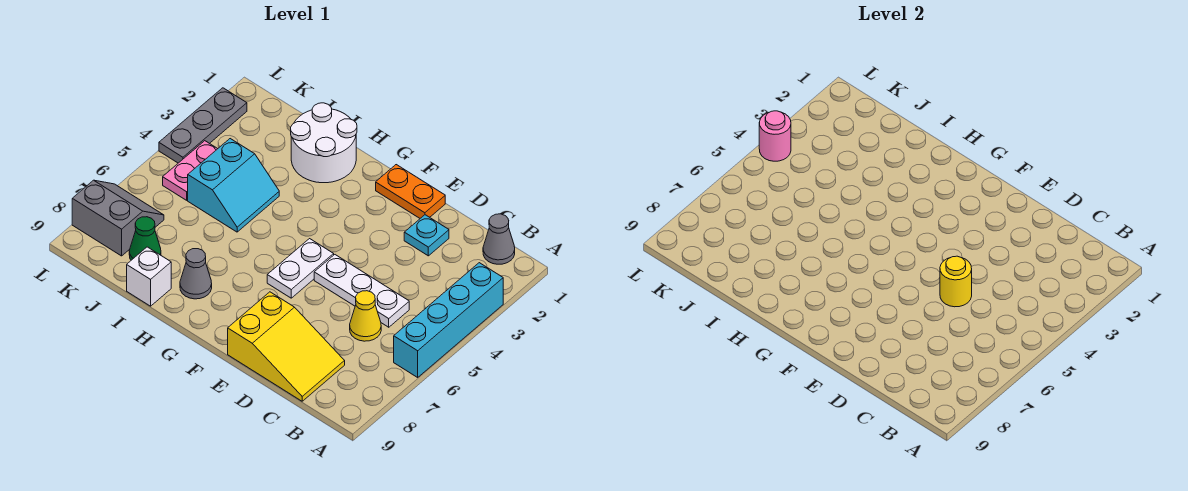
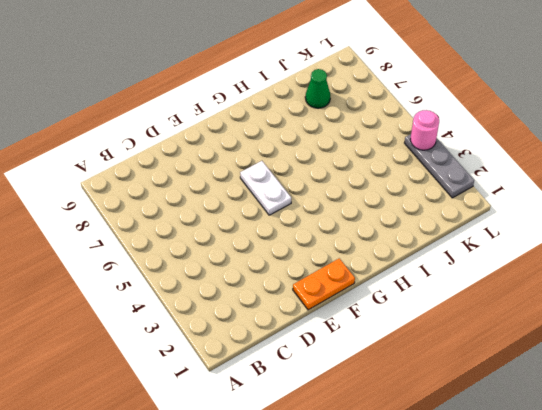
none -> cyan brick A3:A6 level 1
none -> grey cone B1 level 1
none -> white plate C5:E5 level 1

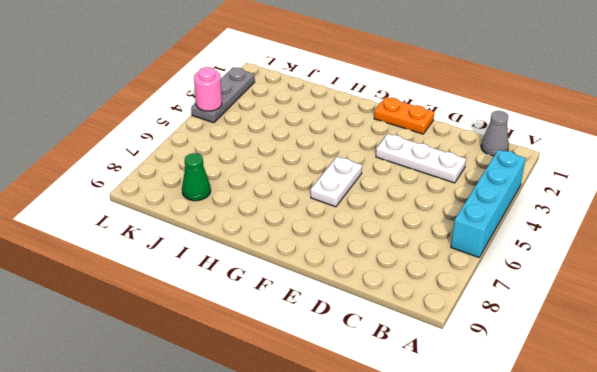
white plate C3:E3 level 1 -> white plate C5:E5 level 1
none -> yellow cone C6 level 1
none -> yellow slope C8:E9 level 1 top E
none -> cyan plate D2 level 1

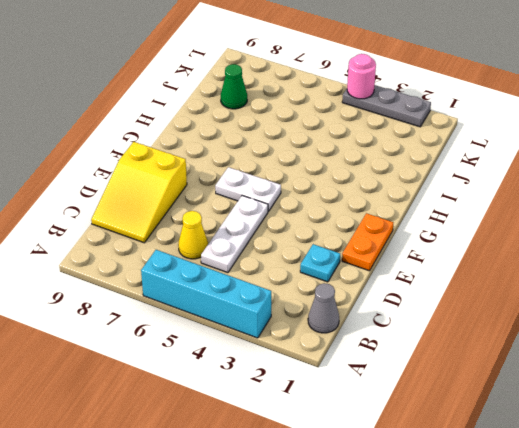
none -> white round brick H1:I2 level 1
none -> grey cone H8 level 1
none -> cyan slope I4:J5 level 1 top J

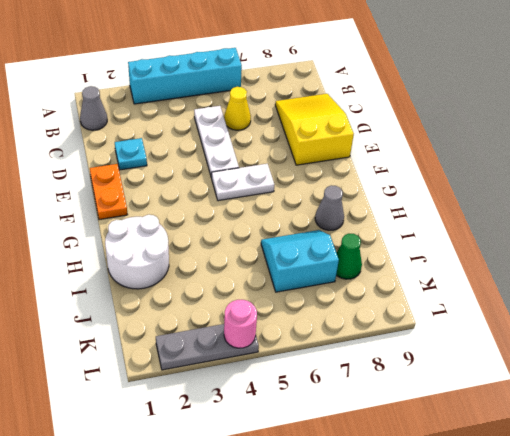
cyan slope I6:J7 level 1 top J -> cyan slope I4:J5 level 1 top J
none -> white brick I9 level 1
none -> pink plate K4:K5 level 1
none -> grey slope K7:L8 level 1 top 8

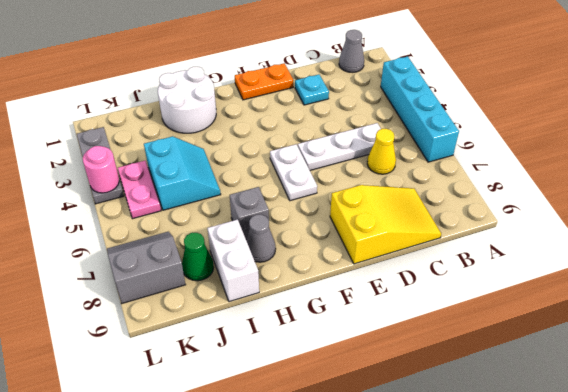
grey brick H7 level 1 -> none
white brick I8:I9 level 1 -> white brick I9 level 1
none -> yellow round brick D5 level 2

☆ ☆ ☆ ☆

| WHAT IS NEEDED |
Provide every line from the material that contains the word "yellow".

| SOLUTION TO THE EXERCISE |
none -> yellow cone C6 level 1
none -> yellow slope C8:E9 level 1 top E
none -> yellow round brick D5 level 2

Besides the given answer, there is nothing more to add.